Directive: Reproduce the whole listing below without its pictures, exactly as written.
(Beginning of Available data)
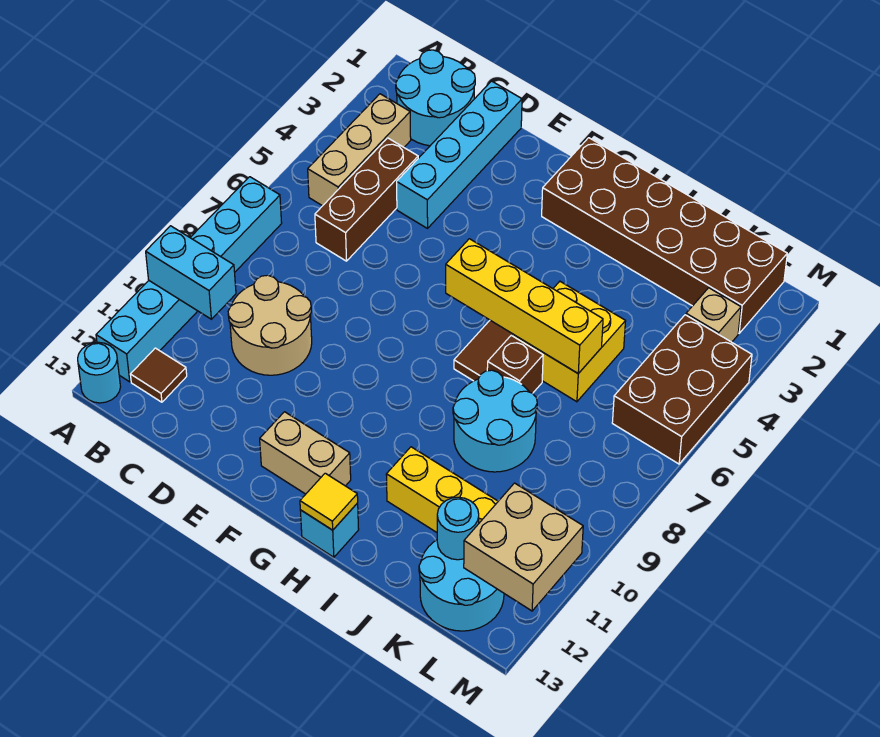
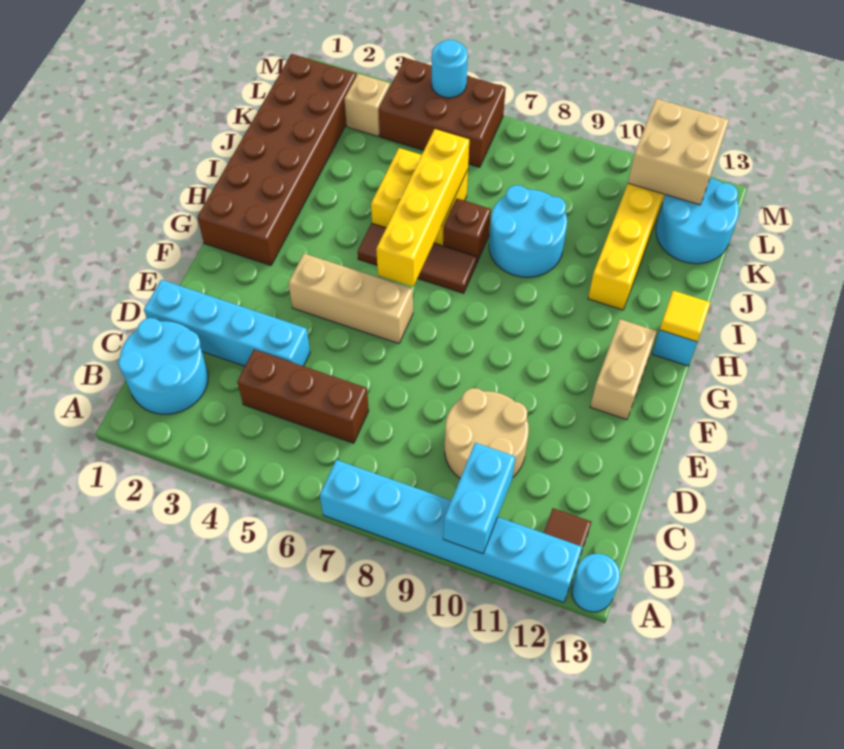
tan 1x3 brick [308,94,411,206] -> tan 1x3 brick moved to [288,254,413,344]
cyan 1x1 round brick [437,497,479,560] -> cyan 1x1 round brick moved to [432,40,468,98]

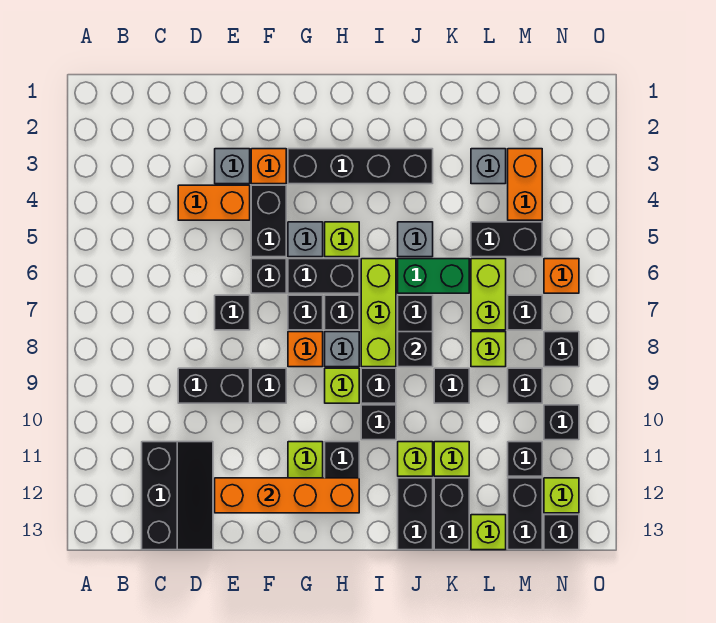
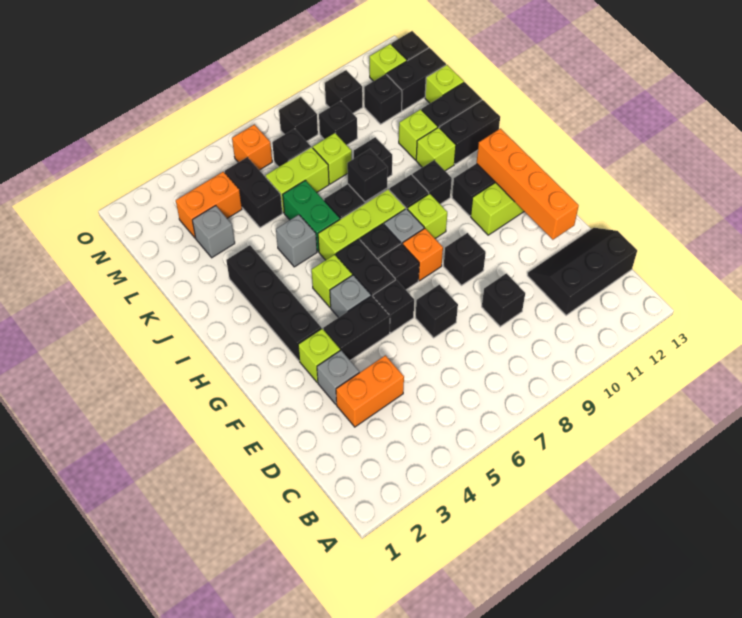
orange 1x2 brick [178,185,250,220] -> orange 1x2 brick turned to [336,355,404,427]
black 1x2 brick [178,368,250,403] -> black 1x1 brick [482,273,525,327]
orange 1x1 brick [251,149,286,184] -> lime 1x1 brick [298,329,340,383]

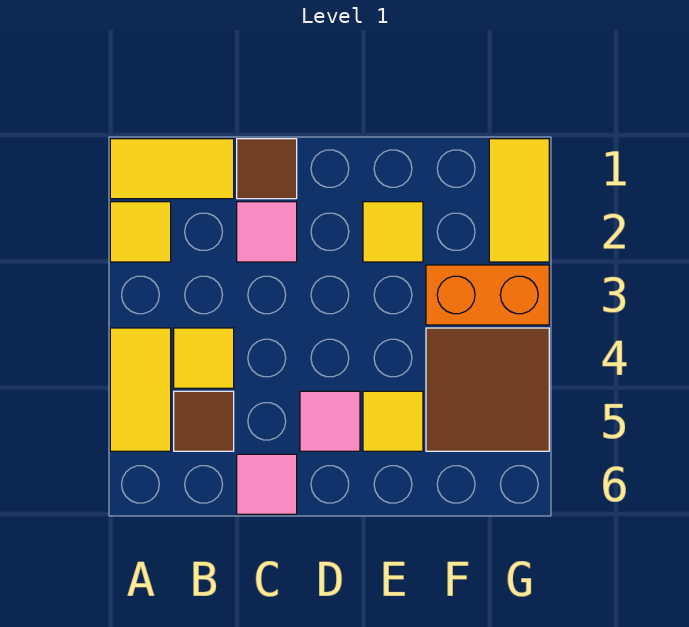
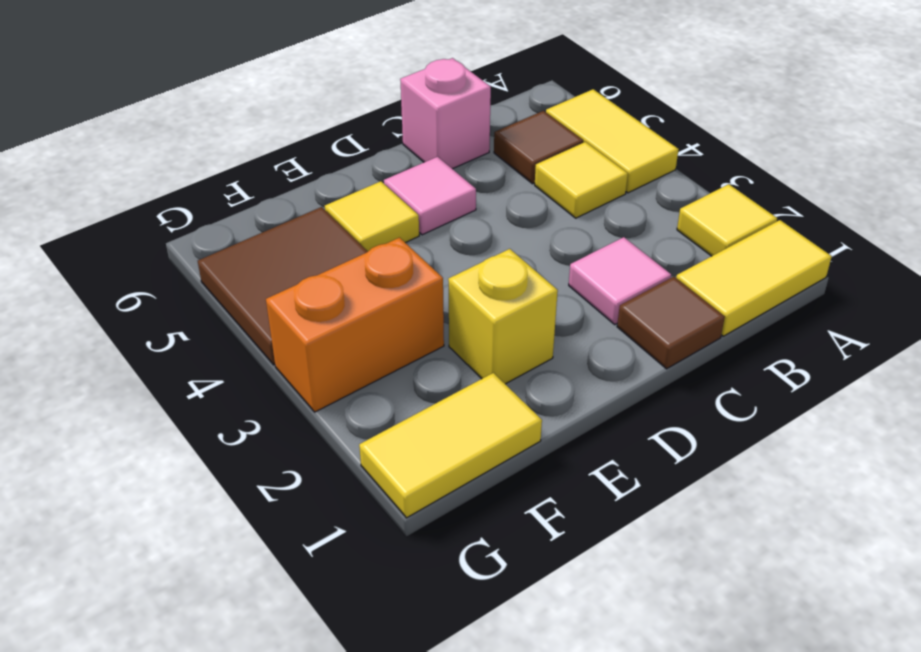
pink 1x1 tile [237,454,297,514] -> pink 1x1 brick [400,58,491,169]
yellow 1x1 tile [363,202,423,262] -> yellow 1x1 brick [448,249,558,384]
yellow 1x2 tile [489,139,549,262] -> yellow 1x2 tile turned to [359,373,542,518]

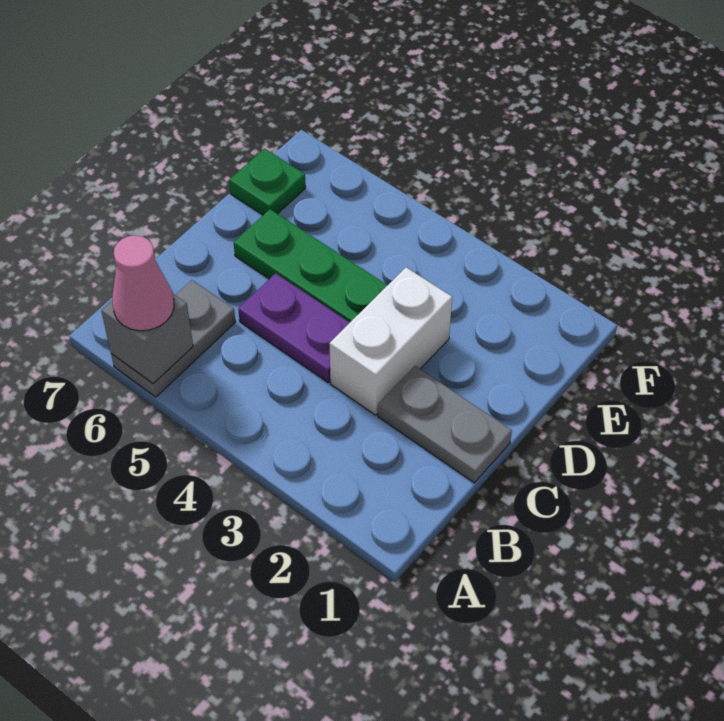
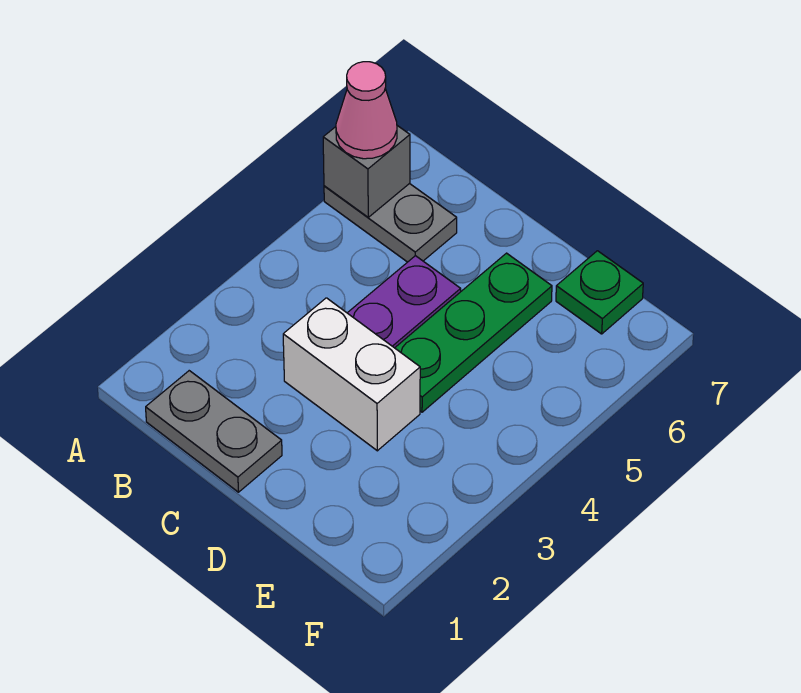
grey 1x2 plate [378,366,512,483] -> grey 1x2 plate turned to [146,371,282,492]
(End of Available data)
Expected output:
tan 1x3 brick [308,94,411,206] -> tan 1x3 brick moved to [288,254,413,344]
cyan 1x1 round brick [437,497,479,560] -> cyan 1x1 round brick moved to [432,40,468,98]

orange 1x2 brick [178,185,250,220] -> orange 1x2 brick turned to [336,355,404,427]
black 1x2 brick [178,368,250,403] -> black 1x1 brick [482,273,525,327]
orange 1x1 brick [251,149,286,184] -> lime 1x1 brick [298,329,340,383]

pink 1x1 tile [237,454,297,514] -> pink 1x1 brick [400,58,491,169]
yellow 1x1 tile [363,202,423,262] -> yellow 1x1 brick [448,249,558,384]
yellow 1x2 tile [489,139,549,262] -> yellow 1x2 tile turned to [359,373,542,518]

grey 1x2 plate [378,366,512,483] -> grey 1x2 plate turned to [146,371,282,492]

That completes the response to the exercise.